_About this task_
Copy the records word for word. Pictures do not go in.

Before-and-after change data
-------------------------

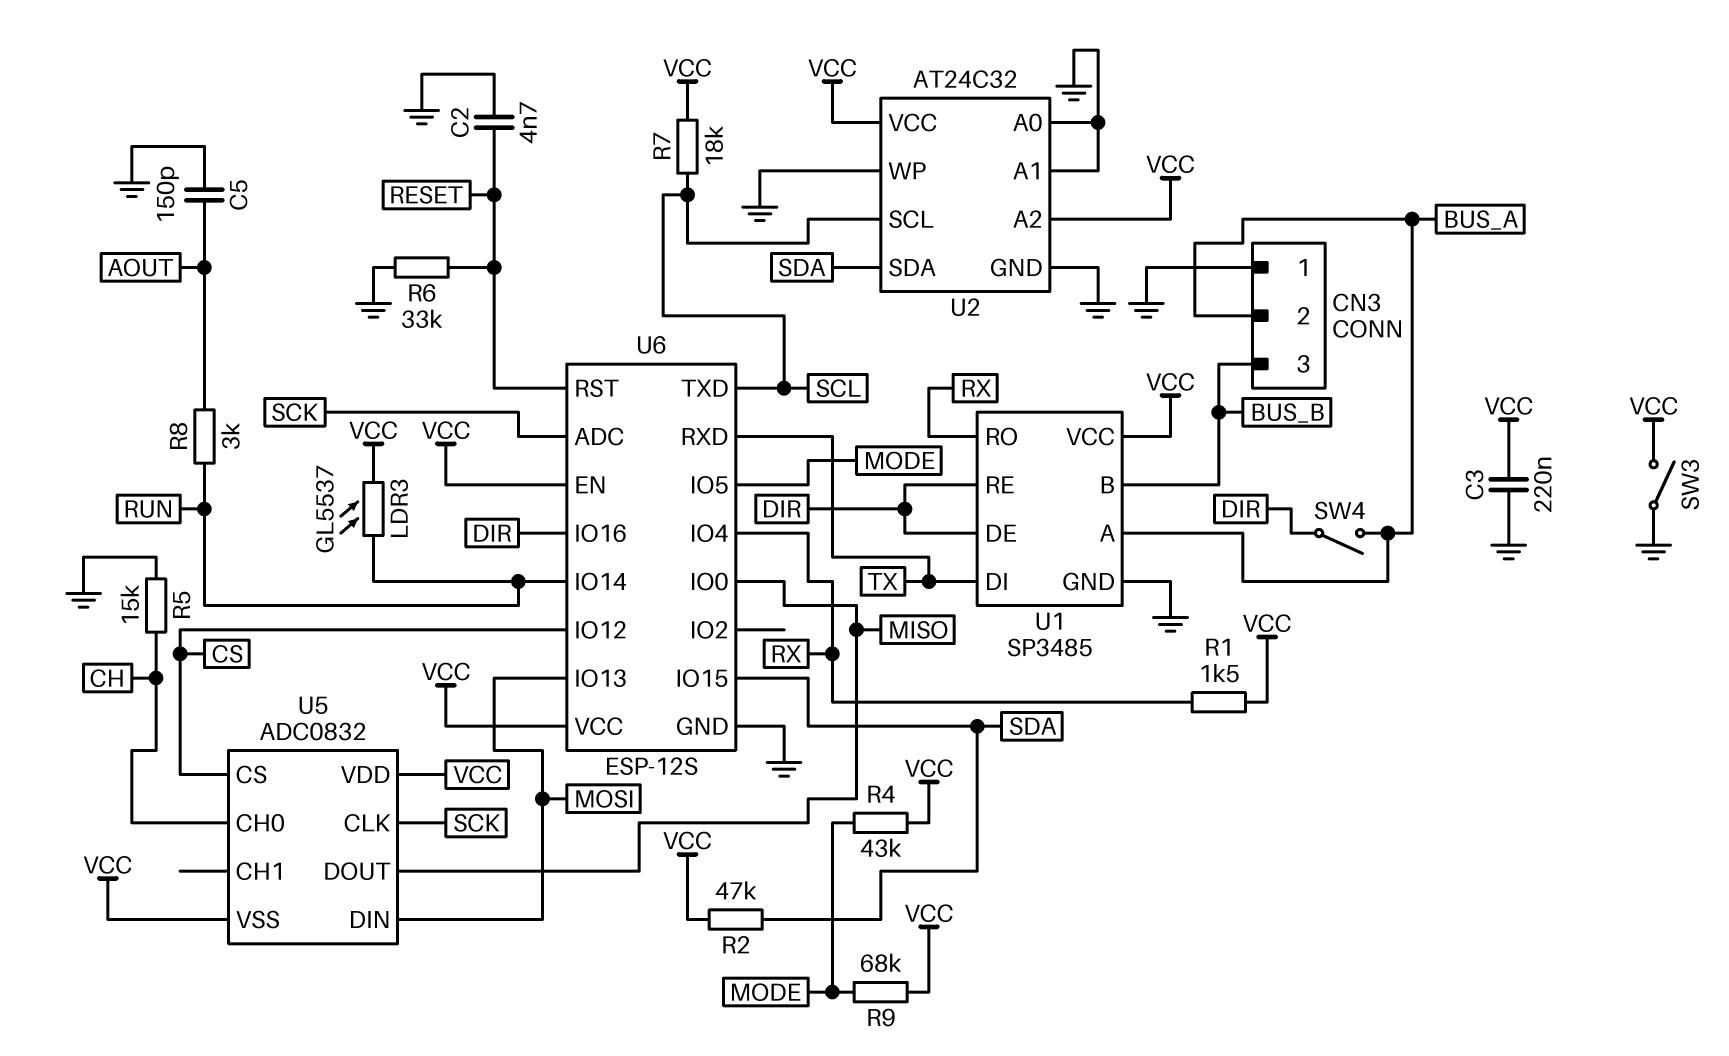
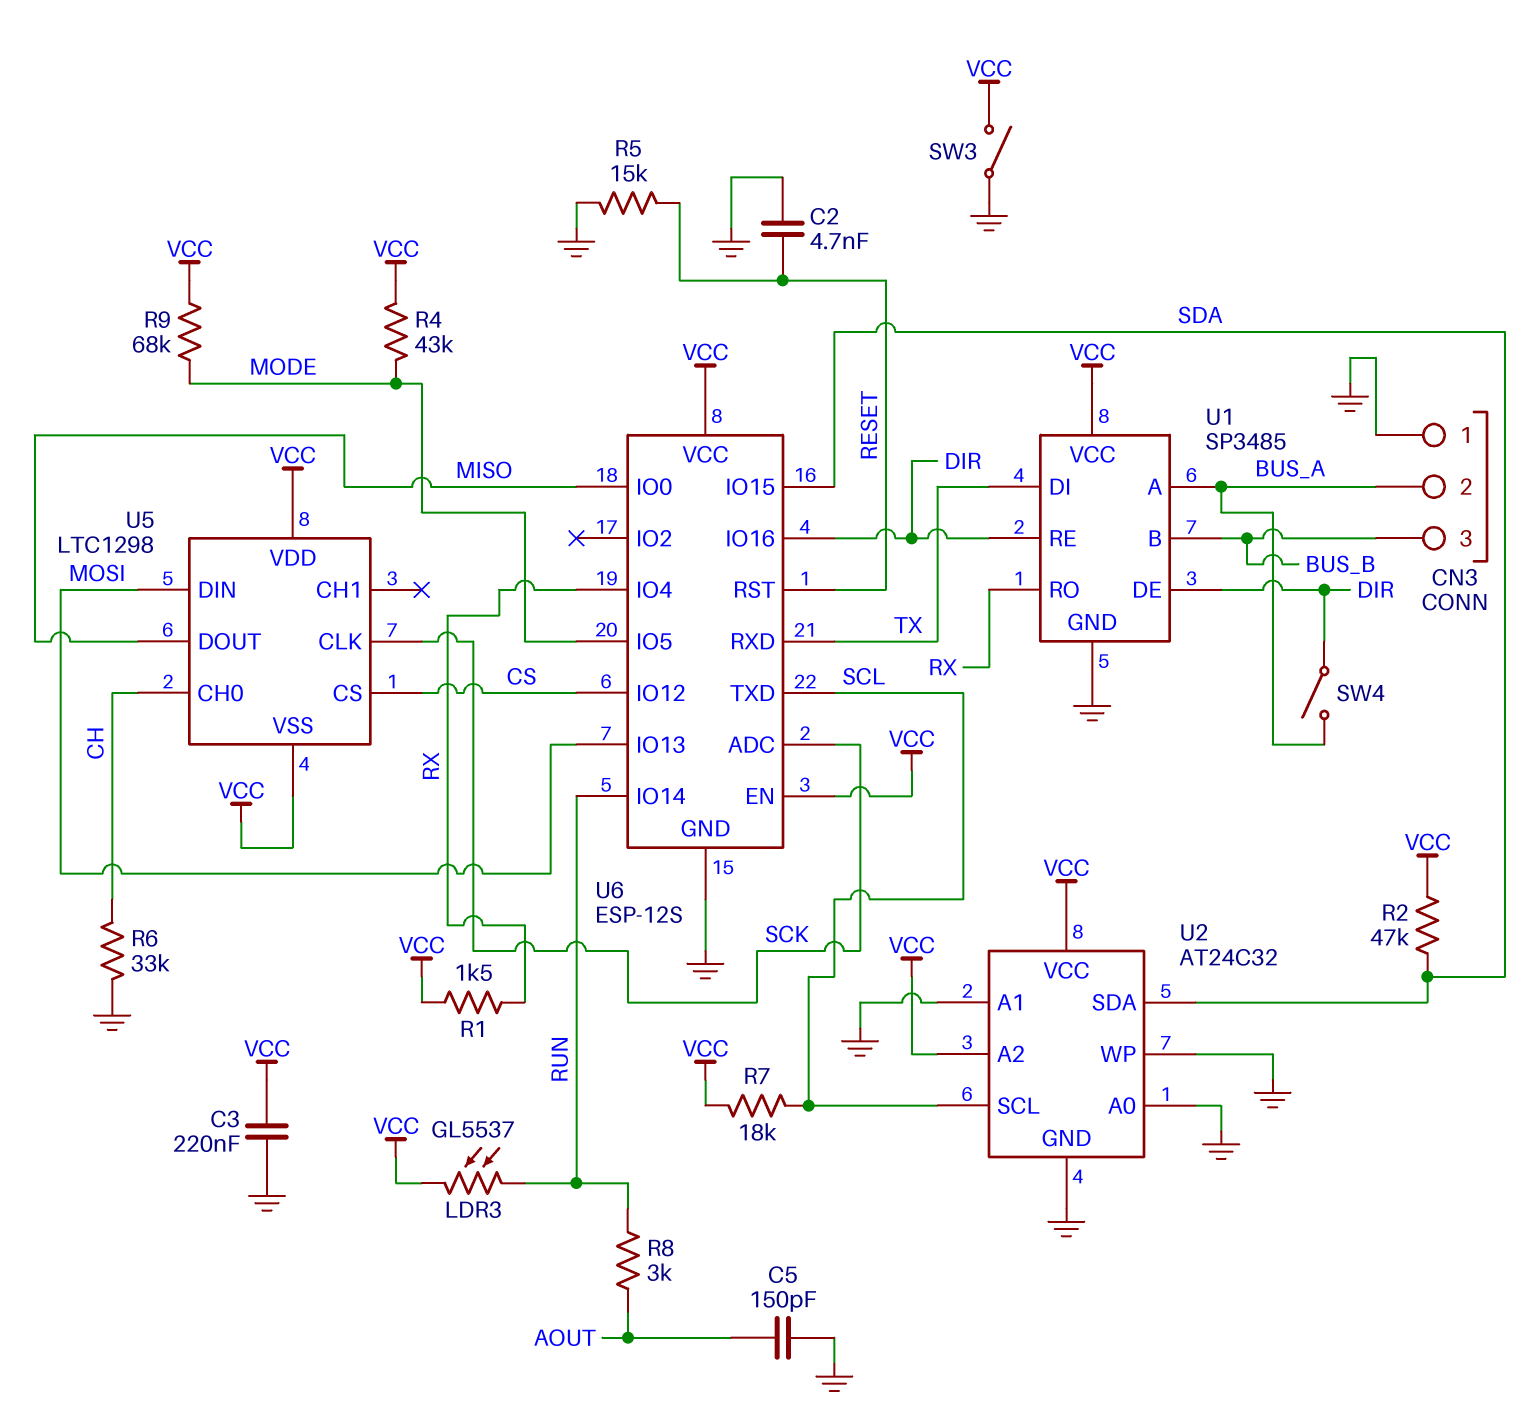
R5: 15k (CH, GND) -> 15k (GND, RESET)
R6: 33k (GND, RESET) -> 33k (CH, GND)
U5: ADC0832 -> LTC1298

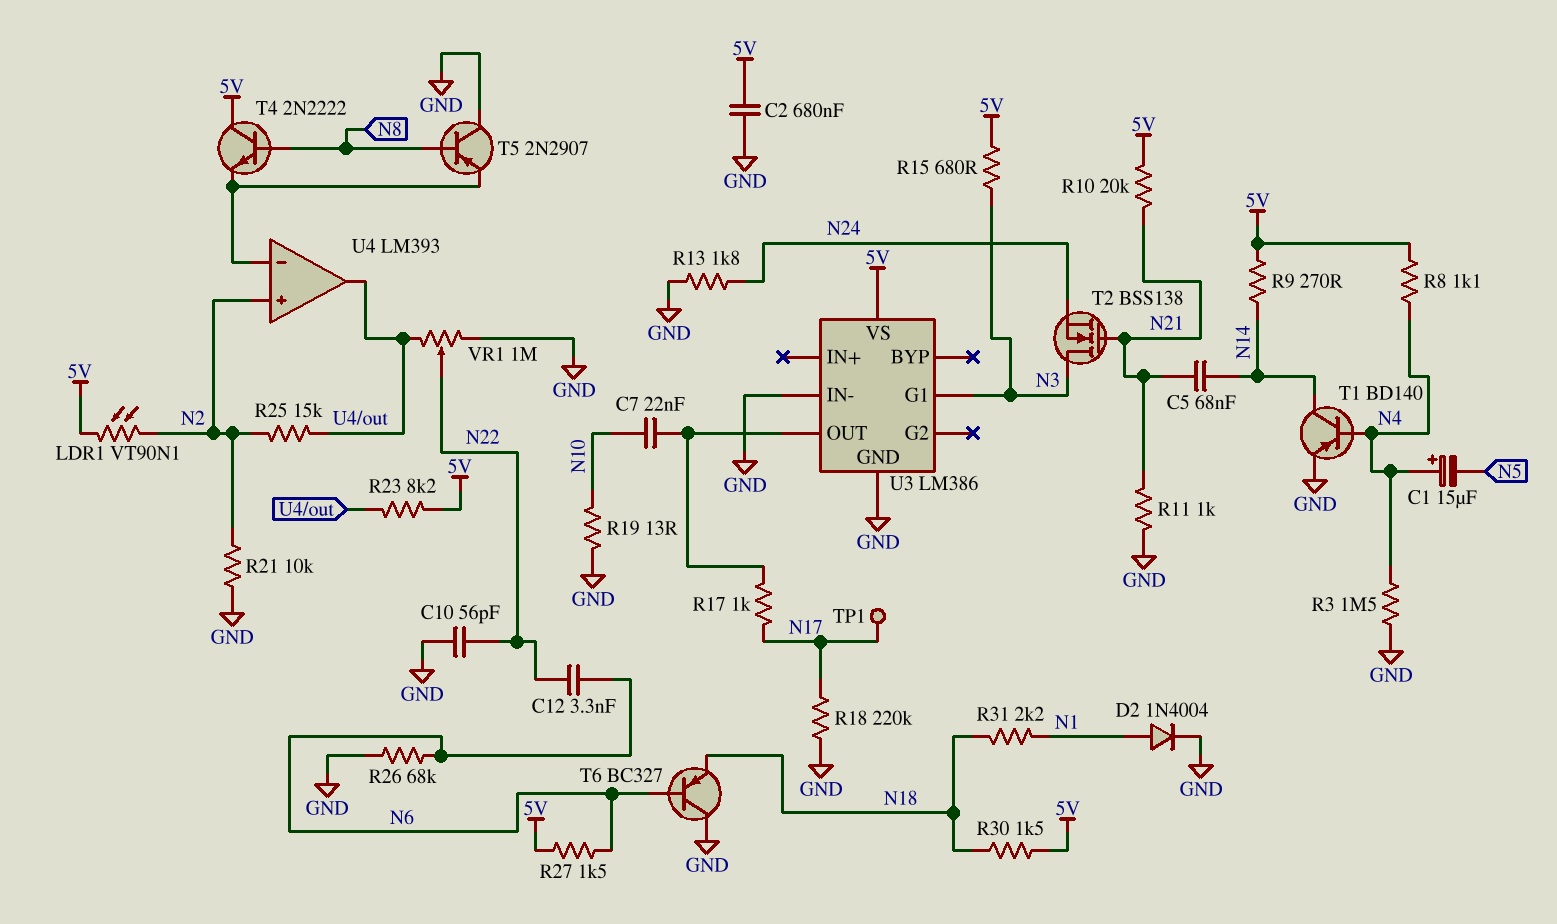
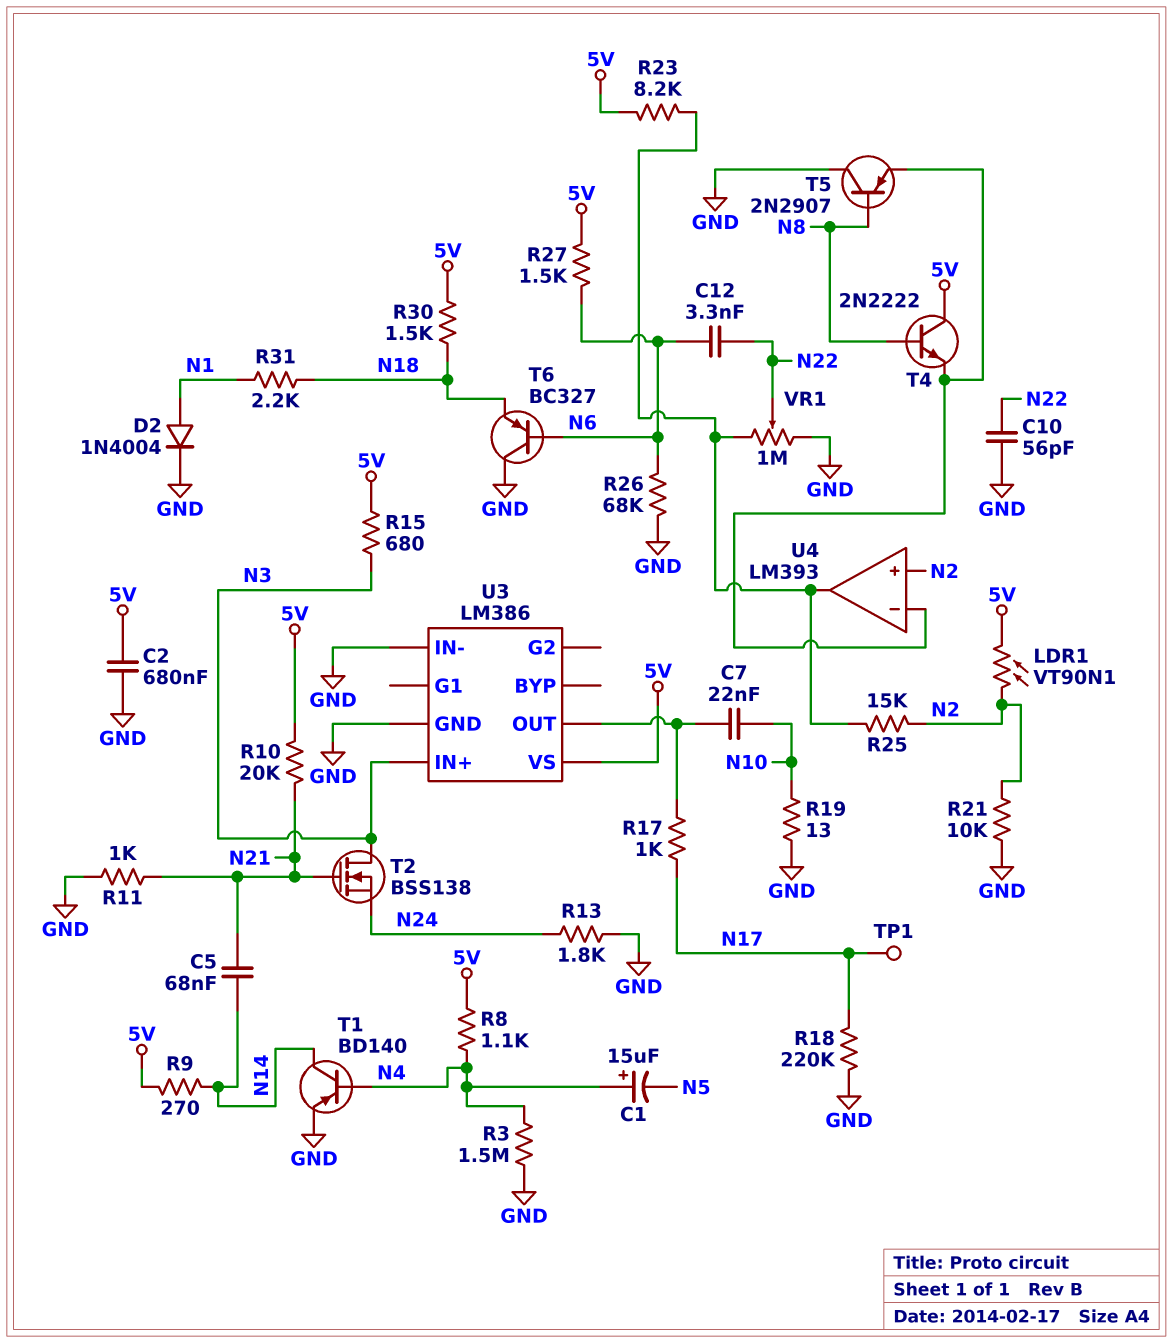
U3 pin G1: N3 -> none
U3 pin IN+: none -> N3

-------------------------

_Task solution_
R5: 15k (CH, GND) -> 15k (GND, RESET)
R6: 33k (GND, RESET) -> 33k (CH, GND)
U5: ADC0832 -> LTC1298

U3 pin G1: N3 -> none
U3 pin IN+: none -> N3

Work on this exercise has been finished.